→ Dataset records

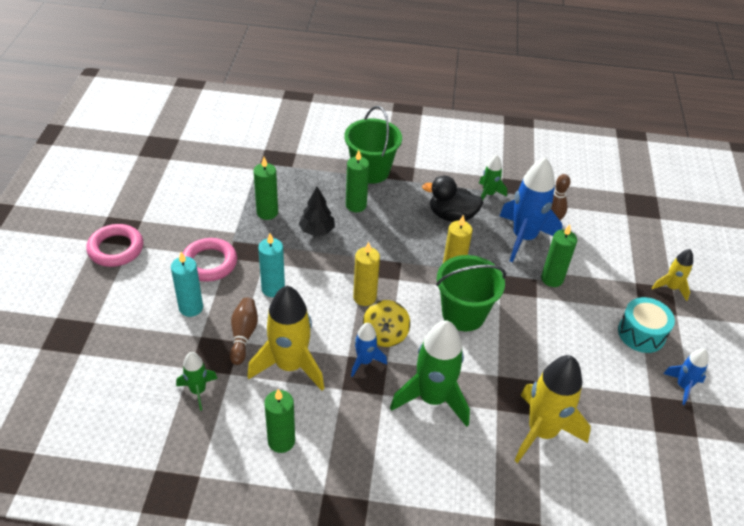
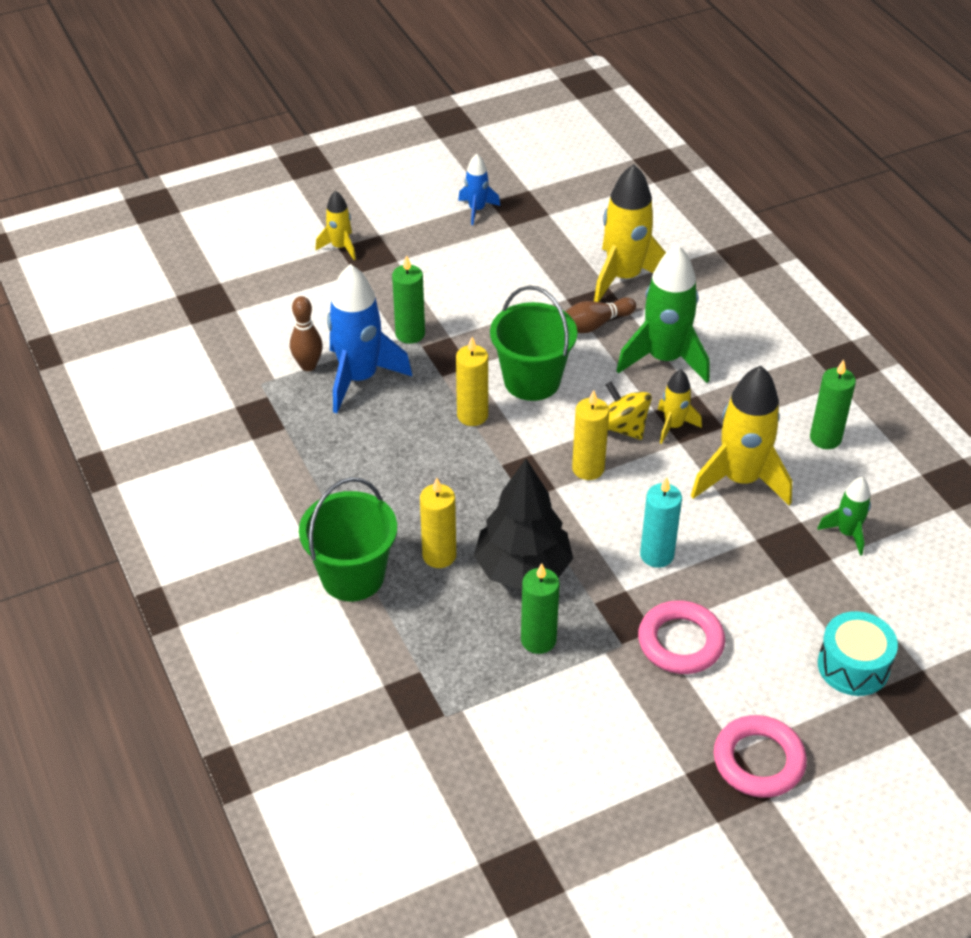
camera: 120 degrees left, 0 degrees up
turquoise candle [171,252,203,317] -> none
brown bowling pin [230,297,258,365] -> brown bowling pin moved to [565,297,636,333]
black tree [298,187,335,236] -> black tree [474,459,573,590], size x1.72
green candle [346,150,369,212] -> yellow candle [420,478,456,568]
blue rocket [351,323,387,377] -> yellow rocket [658,369,702,444]
yellow spinning top [363,300,410,347] -> yellow spinning top turned 105 degrees counterclockwise [606,381,652,440]
black duck [422,176,484,222] -> none
green rocket [479,155,507,200] -> none
turquoise drum [618,297,675,353] -> turquoise drum moved to [818,611,898,696]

→ Instructions for the task
After removing the pictures, repeat the remaining records exactly.

→ Your solution
camera: 120 degrees left, 0 degrees up
turquoise candle [171,252,203,317] -> none
brown bowling pin [230,297,258,365] -> brown bowling pin moved to [565,297,636,333]
black tree [298,187,335,236] -> black tree [474,459,573,590], size x1.72
green candle [346,150,369,212] -> yellow candle [420,478,456,568]
blue rocket [351,323,387,377] -> yellow rocket [658,369,702,444]
yellow spinning top [363,300,410,347] -> yellow spinning top turned 105 degrees counterclockwise [606,381,652,440]
black duck [422,176,484,222] -> none
green rocket [479,155,507,200] -> none
turquoise drum [618,297,675,353] -> turquoise drum moved to [818,611,898,696]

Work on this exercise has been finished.